### Recorded information
·····

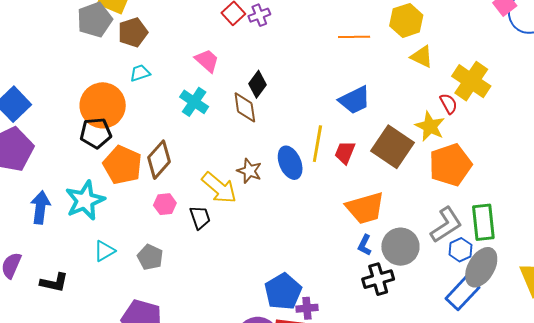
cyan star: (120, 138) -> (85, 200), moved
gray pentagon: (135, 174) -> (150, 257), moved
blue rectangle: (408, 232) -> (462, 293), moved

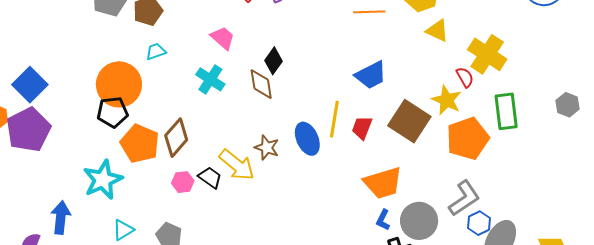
blue arrow: (40, 207) -> (61, 217), moved
black trapezoid: (200, 218) -> (210, 178), moved, turned -35
green rectangle: (483, 222) -> (506, 111), moved

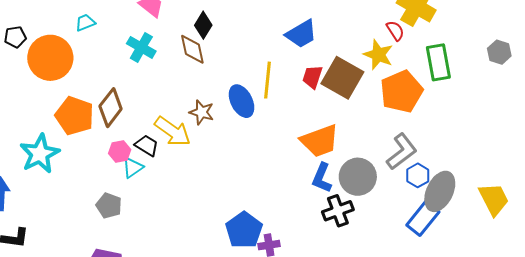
black pentagon: (112, 112) -> (15, 37), moved, size x0.7
red trapezoid: (362, 128) -> (312, 77), moved
blue L-shape: (383, 220) -> (322, 178), size x1.4
cyan triangle: (123, 230) -> (133, 167), moved

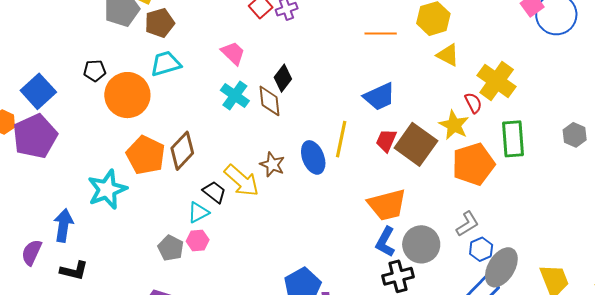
cyan trapezoid: (85, 23) -> (166, 64), size x1.5
cyan cross: (141, 47) -> (235, 96), moved
pink hexagon: (120, 152) -> (198, 241), moved
gray L-shape: (402, 152) -> (467, 224), size x0.7

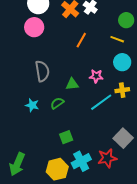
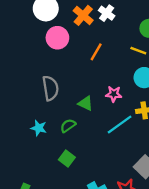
pink circle: (34, 27) -> (57, 38), moved
green triangle: (72, 84) -> (86, 103), turned 32
green square: (66, 137) -> (67, 158), moved, turned -32

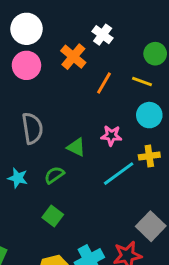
orange cross: (83, 15) -> (73, 57), moved
pink circle: (57, 38) -> (26, 65), moved
orange line: (96, 52) -> (104, 83), moved

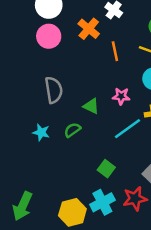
orange line: (104, 83) -> (115, 51), turned -42
green square: (53, 216) -> (106, 169), moved

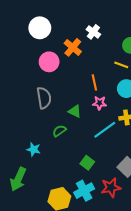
pink circle: (49, 36) -> (49, 62), moved
orange line: (115, 51) -> (94, 82), moved
cyan star: (41, 132) -> (34, 149), moved
green arrow: (22, 206) -> (18, 179), moved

·····

### What to work on
In the entries above, every line from the line with "cyan cross: (141, 47) -> (235, 96), moved" to the line with "green square: (53, 216) -> (106, 169), moved" is to be printed exactly, with both ends included and pictures excluded.

### Response to the exercise
cyan cross: (141, 47) -> (235, 96), moved
pink hexagon: (120, 152) -> (198, 241), moved
gray L-shape: (402, 152) -> (467, 224), size x0.7

pink circle: (34, 27) -> (57, 38), moved
green triangle: (72, 84) -> (86, 103), turned 32
green square: (66, 137) -> (67, 158), moved, turned -32

orange cross: (83, 15) -> (73, 57), moved
pink circle: (57, 38) -> (26, 65), moved
orange line: (96, 52) -> (104, 83), moved

orange line: (104, 83) -> (115, 51), turned -42
green square: (53, 216) -> (106, 169), moved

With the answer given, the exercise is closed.